Brief:
Print each record exactly as it appears, but drop the images.

[Entries supplied Boundary: Start]

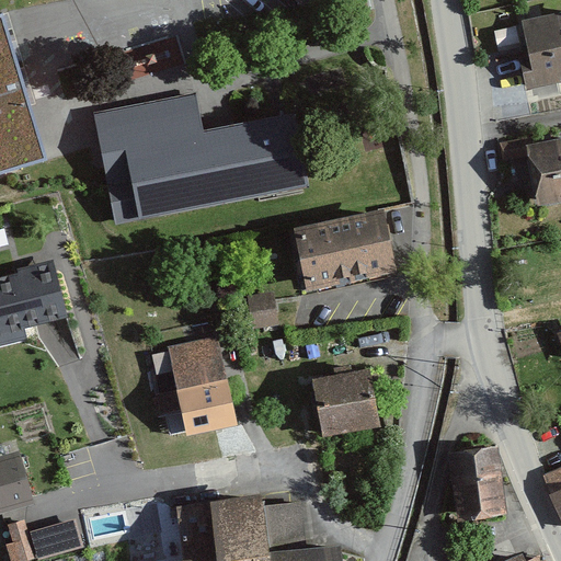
[(0,173),(48,160),(4,13),(0,14),(0,173)]
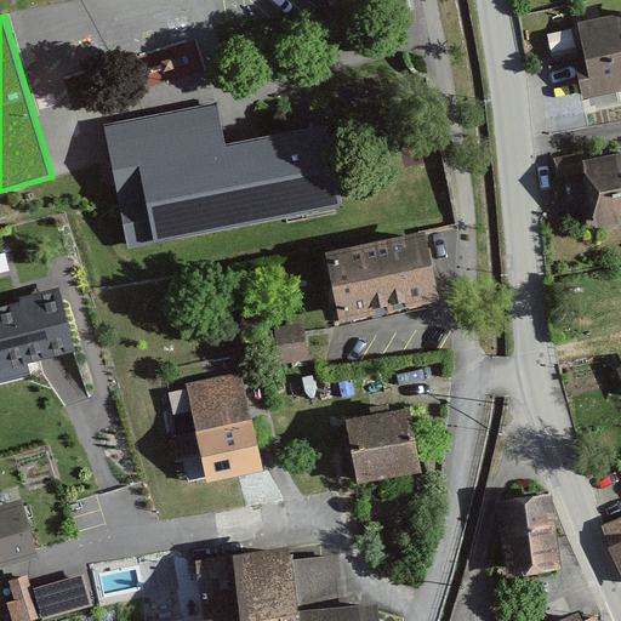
[(620,18),(569,29),(584,98),(620,90),(620,18)]
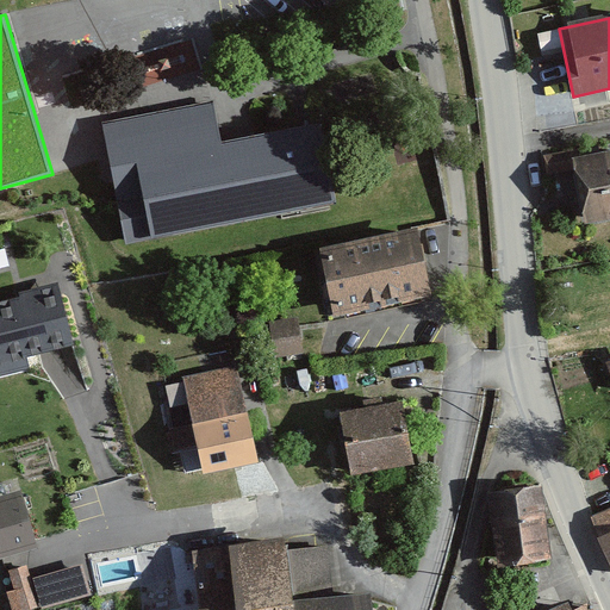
[(213,99),(103,120),(126,242),(337,200),(321,118),(222,138),(213,99)]
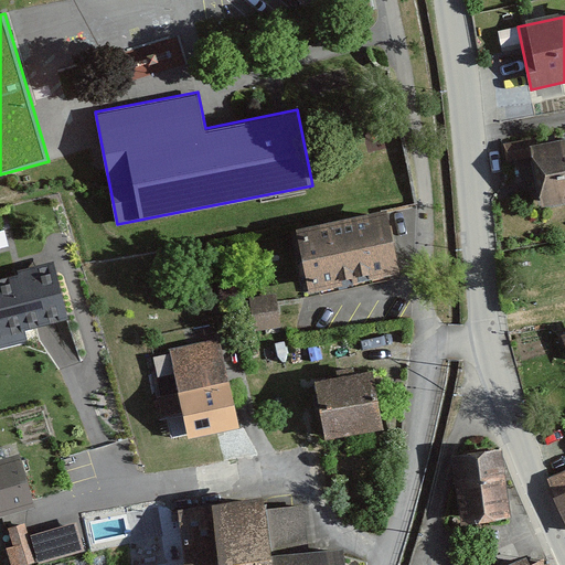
[(533,156),(542,204),(564,200),(564,131),(503,144),(507,160),(533,156)]
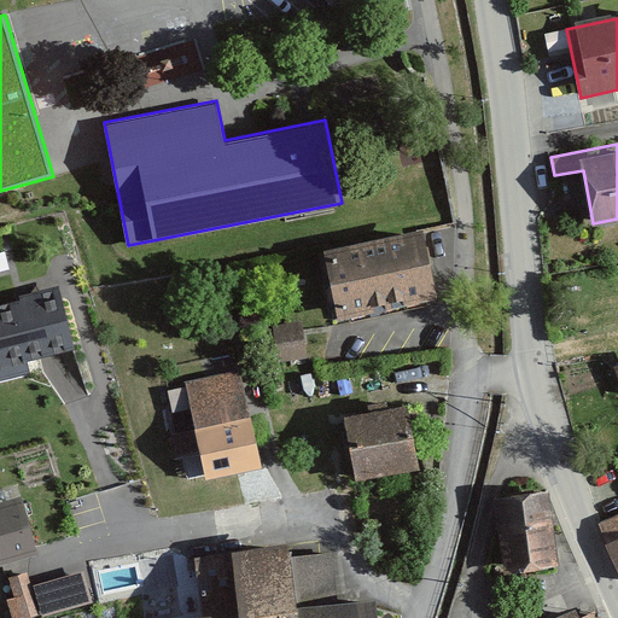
[(325,249),(340,318),(438,295),(424,227),(325,249)]
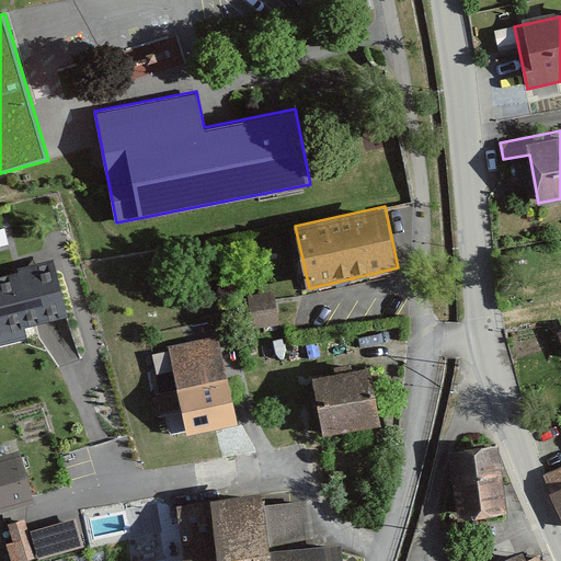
[(57,262),(0,275),(0,342),(26,336),(23,325),(69,315),(57,262)]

[Entries supplied Boundary: End]

Task result:
[(0,173),(48,160),(4,13),(0,14),(0,173)]
[(620,18),(569,29),(584,98),(620,90),(620,18)]
[(213,99),(103,120),(126,242),(337,200),(321,118),(222,138),(213,99)]
[(533,156),(542,204),(564,200),(564,131),(503,144),(507,160),(533,156)]
[(325,249),(340,318),(438,295),(424,227),(325,249)]
[(57,262),(0,275),(0,342),(26,336),(23,325),(69,315),(57,262)]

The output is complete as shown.